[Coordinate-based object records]
____
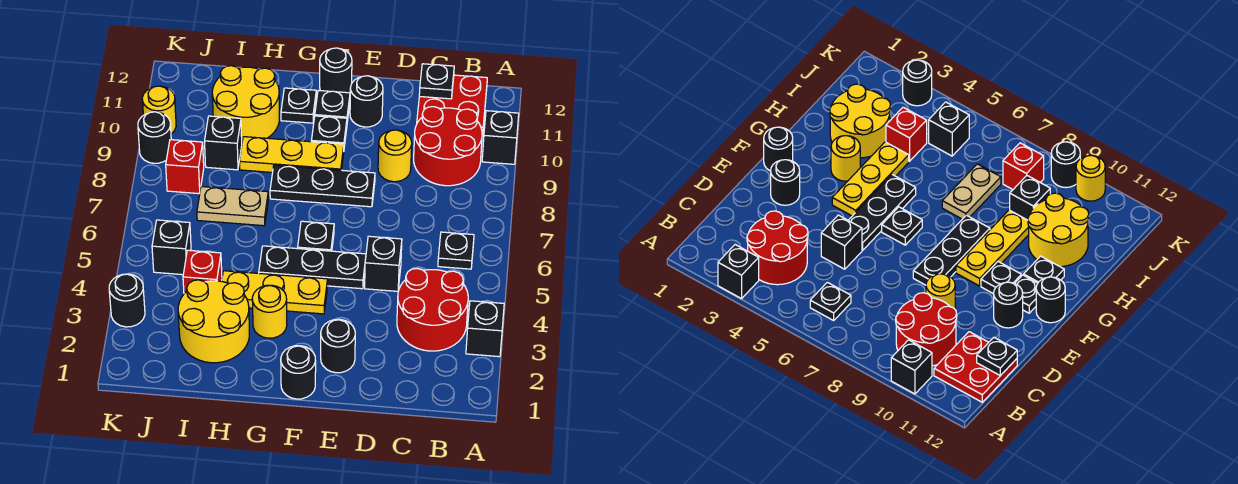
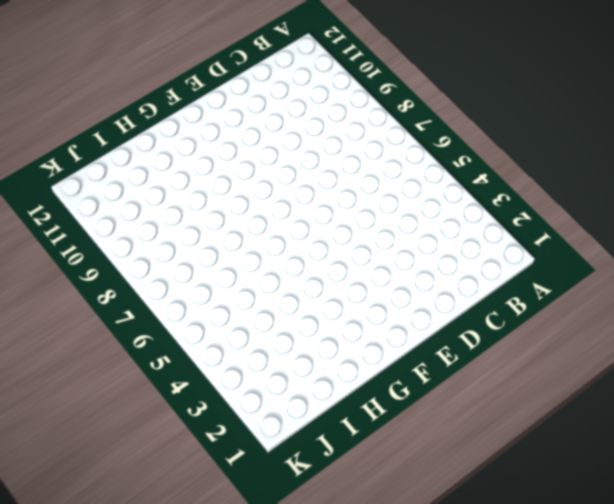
none -> black brick A3 level 1
none -> black brick A10 level 1
none -> red round brick B3:C4 level 1
none -> black plate B6 level 1

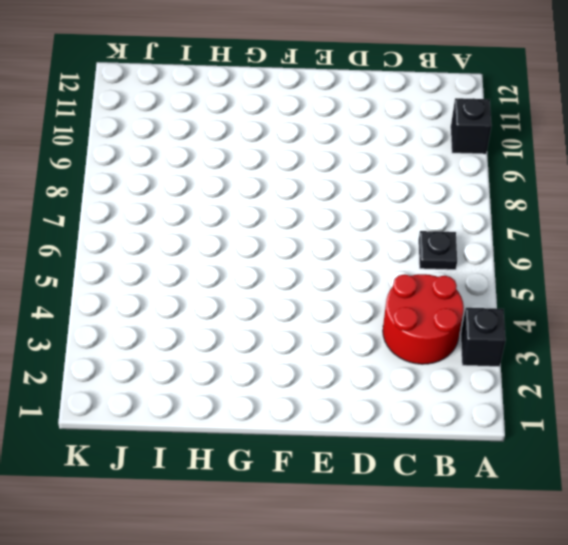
none -> red round brick B9:C10 level 1
none -> red plate B11:C12 level 1
none -> black brick D5 level 1
none -> yellow round brick D9 level 1

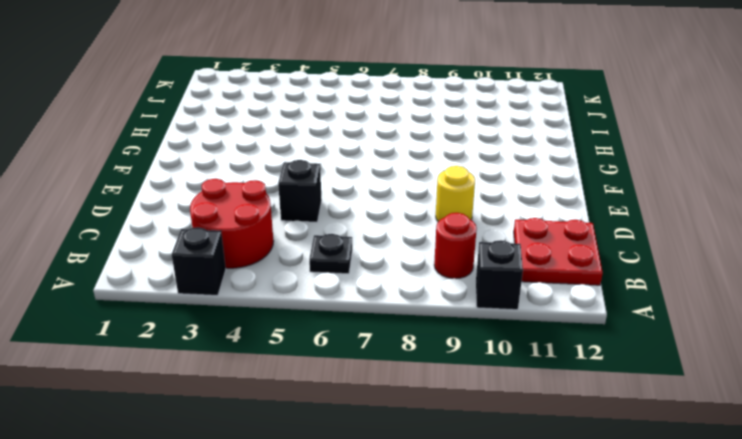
red round brick B9 level 1 -> red round brick B9:C10 level 1
none -> black round brick E2 level 1
none -> black plate E5:G5 level 1
none -> black plate E8:G8 level 1
none -> black round brick E11 level 1

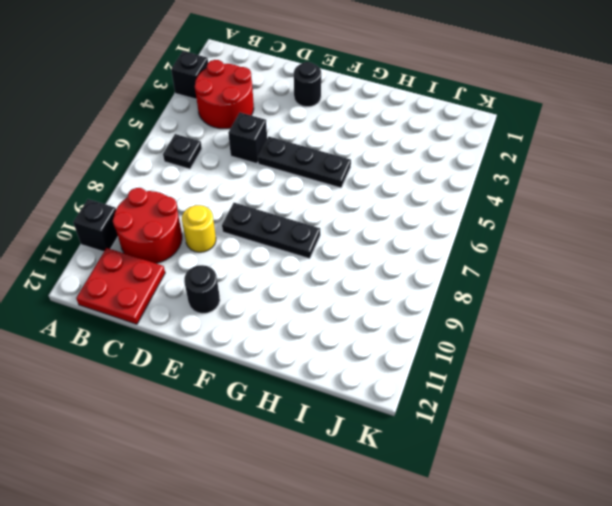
none -> black round brick F1 level 1
none -> yellow plate F4:H4 level 1
none -> black plate F6 level 1
none -> yellow plate F9:H9 level 1

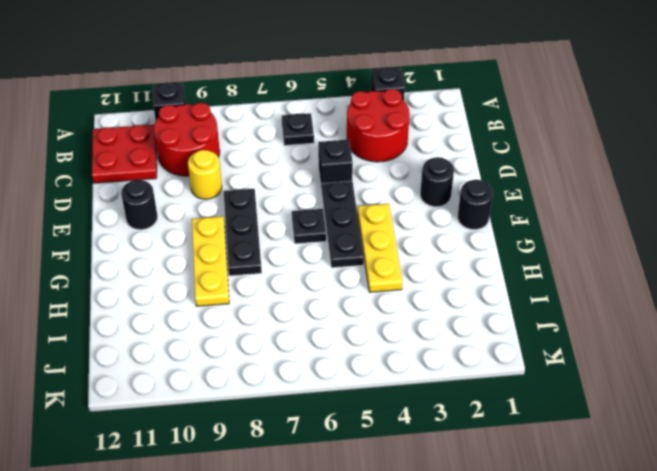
none -> black plate F10 level 1
none -> black plate F11 level 1
none -> black round brick F12 level 1
none -> yellow round brick G3 level 1

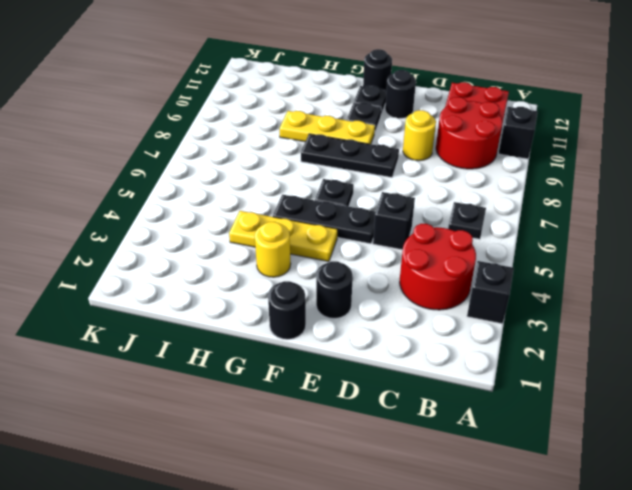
none -> black plate G11 level 1
none -> yellow round brick H2:I3 level 1
none -> tan plate H7:I7 level 1
none -> yellow round brick H10:I11 level 1

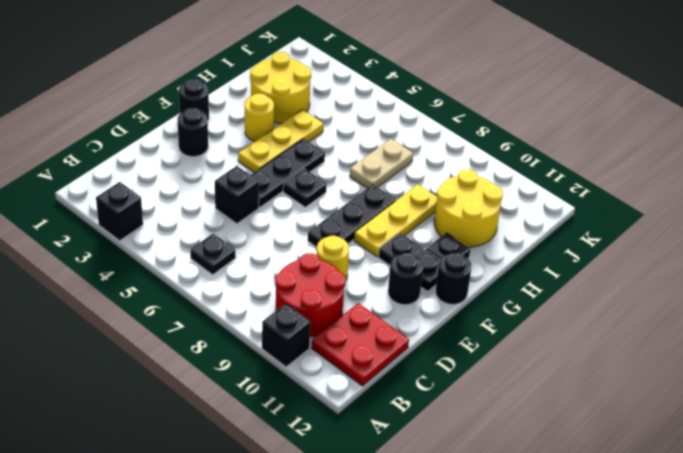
none -> red round brick B3:C4 level 1
none -> red brick I4 level 1
none -> black brick I9 level 1
none -> black brick J5 level 1

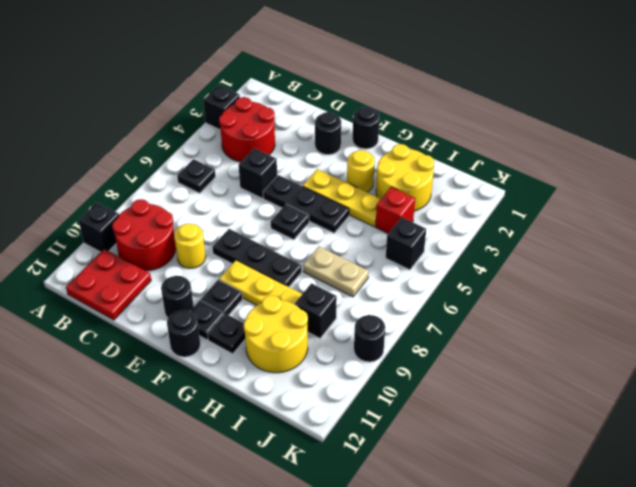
none -> red brick J8 level 1
none -> black round brick K3 level 1
none -> yellow round brick K10 level 1
none -> black plate C12 level 2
____
■ Your assignment ■
Keep the pictures out of your answer, which should be the lines from the one with "none -> yellow plate F4:H4 level 1" through the final line of the data, copied exactly.

■ Task answer ■
none -> yellow plate F4:H4 level 1
none -> black plate F6 level 1
none -> yellow plate F9:H9 level 1

none -> black plate F10 level 1
none -> black plate F11 level 1
none -> black round brick F12 level 1
none -> yellow round brick G3 level 1

none -> black plate G11 level 1
none -> yellow round brick H2:I3 level 1
none -> tan plate H7:I7 level 1
none -> yellow round brick H10:I11 level 1

none -> red round brick B3:C4 level 1
none -> red brick I4 level 1
none -> black brick I9 level 1
none -> black brick J5 level 1

none -> red brick J8 level 1
none -> black round brick K3 level 1
none -> yellow round brick K10 level 1
none -> black plate C12 level 2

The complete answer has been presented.